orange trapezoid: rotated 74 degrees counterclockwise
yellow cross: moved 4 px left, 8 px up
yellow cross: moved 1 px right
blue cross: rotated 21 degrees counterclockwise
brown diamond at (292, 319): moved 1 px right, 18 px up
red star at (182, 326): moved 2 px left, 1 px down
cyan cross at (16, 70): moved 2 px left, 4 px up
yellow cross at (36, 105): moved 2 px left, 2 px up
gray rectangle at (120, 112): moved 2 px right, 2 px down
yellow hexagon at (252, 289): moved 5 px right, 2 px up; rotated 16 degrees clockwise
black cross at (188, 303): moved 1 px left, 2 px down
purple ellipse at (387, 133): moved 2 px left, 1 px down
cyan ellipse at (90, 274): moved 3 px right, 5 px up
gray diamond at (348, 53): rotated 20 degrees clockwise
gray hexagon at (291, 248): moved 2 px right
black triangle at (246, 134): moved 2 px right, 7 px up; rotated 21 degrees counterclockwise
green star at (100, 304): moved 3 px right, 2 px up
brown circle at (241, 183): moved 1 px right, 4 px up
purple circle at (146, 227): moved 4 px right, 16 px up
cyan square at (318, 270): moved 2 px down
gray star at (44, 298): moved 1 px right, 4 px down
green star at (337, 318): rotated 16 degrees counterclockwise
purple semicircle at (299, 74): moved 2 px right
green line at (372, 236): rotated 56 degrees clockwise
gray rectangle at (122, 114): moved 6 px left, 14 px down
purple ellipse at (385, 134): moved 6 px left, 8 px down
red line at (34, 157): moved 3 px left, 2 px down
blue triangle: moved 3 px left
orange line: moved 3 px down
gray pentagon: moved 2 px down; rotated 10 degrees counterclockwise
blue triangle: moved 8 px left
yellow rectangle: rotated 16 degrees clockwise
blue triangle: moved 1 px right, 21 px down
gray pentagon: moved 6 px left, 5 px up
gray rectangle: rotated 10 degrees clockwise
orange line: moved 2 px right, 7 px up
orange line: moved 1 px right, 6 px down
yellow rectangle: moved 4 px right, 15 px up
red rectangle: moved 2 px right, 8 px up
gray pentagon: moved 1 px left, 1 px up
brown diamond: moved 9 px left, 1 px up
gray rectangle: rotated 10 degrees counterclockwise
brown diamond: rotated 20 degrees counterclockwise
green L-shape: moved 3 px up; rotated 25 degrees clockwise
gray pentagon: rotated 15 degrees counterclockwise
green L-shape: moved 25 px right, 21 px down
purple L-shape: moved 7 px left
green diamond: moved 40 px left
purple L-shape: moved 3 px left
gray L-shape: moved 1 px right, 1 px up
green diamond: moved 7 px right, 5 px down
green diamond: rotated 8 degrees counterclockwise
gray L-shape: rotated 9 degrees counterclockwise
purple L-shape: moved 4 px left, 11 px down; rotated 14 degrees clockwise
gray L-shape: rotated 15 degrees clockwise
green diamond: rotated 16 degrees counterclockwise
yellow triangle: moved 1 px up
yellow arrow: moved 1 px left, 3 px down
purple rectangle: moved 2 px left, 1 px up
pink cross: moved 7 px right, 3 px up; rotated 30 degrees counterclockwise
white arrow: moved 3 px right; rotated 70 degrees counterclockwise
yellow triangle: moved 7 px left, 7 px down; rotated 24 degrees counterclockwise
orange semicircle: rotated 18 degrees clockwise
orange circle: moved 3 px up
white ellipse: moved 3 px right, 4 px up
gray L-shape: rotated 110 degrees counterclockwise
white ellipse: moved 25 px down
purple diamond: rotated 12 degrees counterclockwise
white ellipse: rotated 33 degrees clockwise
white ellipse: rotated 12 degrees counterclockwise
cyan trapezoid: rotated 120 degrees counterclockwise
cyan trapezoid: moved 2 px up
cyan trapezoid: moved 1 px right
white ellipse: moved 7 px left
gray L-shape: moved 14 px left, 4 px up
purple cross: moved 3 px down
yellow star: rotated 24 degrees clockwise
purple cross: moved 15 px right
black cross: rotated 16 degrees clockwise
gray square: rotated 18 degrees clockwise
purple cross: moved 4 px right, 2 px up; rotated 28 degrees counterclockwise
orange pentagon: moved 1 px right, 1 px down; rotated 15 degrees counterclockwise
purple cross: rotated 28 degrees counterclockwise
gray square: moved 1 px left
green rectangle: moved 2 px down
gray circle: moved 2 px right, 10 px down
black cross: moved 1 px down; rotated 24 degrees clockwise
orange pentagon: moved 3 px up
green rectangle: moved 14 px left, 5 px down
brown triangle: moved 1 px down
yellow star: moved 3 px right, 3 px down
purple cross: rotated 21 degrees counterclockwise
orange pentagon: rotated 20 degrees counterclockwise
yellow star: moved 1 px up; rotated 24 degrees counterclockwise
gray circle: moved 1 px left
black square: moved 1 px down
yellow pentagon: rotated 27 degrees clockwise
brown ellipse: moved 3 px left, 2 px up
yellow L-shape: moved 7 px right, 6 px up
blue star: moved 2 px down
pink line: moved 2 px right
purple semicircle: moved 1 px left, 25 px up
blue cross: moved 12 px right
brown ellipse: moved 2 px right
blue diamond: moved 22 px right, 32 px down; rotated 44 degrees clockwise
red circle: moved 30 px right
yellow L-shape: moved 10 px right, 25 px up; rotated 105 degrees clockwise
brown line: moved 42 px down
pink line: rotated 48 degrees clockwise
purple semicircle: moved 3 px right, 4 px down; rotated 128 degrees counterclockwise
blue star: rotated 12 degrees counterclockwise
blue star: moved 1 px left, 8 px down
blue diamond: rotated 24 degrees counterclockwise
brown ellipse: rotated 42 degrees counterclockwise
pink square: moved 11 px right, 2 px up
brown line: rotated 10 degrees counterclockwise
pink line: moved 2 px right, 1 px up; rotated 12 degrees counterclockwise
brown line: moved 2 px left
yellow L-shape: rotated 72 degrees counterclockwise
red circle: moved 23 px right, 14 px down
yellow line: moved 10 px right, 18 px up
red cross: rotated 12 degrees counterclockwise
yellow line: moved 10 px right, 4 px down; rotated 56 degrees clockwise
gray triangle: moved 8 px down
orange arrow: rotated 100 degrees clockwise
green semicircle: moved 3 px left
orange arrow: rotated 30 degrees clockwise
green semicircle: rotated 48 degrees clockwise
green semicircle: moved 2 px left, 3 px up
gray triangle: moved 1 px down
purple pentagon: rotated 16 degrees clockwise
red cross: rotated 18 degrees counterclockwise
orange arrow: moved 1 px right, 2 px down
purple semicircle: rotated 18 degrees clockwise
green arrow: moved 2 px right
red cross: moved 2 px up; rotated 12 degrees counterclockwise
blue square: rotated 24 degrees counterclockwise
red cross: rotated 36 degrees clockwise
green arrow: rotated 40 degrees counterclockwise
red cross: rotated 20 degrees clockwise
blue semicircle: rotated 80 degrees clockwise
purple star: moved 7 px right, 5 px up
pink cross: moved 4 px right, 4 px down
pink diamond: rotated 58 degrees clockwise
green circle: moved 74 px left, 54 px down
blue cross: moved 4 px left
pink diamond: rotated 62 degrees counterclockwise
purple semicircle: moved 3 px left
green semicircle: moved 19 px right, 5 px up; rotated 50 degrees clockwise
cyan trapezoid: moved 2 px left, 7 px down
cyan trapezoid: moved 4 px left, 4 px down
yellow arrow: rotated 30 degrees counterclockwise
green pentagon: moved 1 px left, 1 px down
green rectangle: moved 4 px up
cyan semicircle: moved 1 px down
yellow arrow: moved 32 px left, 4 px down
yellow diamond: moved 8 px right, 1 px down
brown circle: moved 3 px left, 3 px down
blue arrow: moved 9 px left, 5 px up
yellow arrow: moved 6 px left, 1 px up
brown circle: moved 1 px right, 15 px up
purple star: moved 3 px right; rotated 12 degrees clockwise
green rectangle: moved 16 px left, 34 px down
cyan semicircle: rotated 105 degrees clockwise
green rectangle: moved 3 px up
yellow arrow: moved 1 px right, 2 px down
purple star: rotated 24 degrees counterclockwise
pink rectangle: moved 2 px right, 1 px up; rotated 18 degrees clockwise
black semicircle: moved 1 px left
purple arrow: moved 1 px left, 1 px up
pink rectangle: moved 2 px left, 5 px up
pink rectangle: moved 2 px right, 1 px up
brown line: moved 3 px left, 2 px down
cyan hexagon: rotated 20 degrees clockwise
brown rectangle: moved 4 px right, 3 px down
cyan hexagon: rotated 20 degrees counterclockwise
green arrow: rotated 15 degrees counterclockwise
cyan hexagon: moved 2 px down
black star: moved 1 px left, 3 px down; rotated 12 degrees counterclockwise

—————

_任务目标_
把从第一行开始、到含有“gray rectangle at (120, 112): moved”的那一行结束的各行原样复制一遍，首尾两行都包括在内。

_结果如下_
orange trapezoid: rotated 74 degrees counterclockwise
yellow cross: moved 4 px left, 8 px up
yellow cross: moved 1 px right
blue cross: rotated 21 degrees counterclockwise
brown diamond at (292, 319): moved 1 px right, 18 px up
red star at (182, 326): moved 2 px left, 1 px down
cyan cross at (16, 70): moved 2 px left, 4 px up
yellow cross at (36, 105): moved 2 px left, 2 px up
gray rectangle at (120, 112): moved 2 px right, 2 px down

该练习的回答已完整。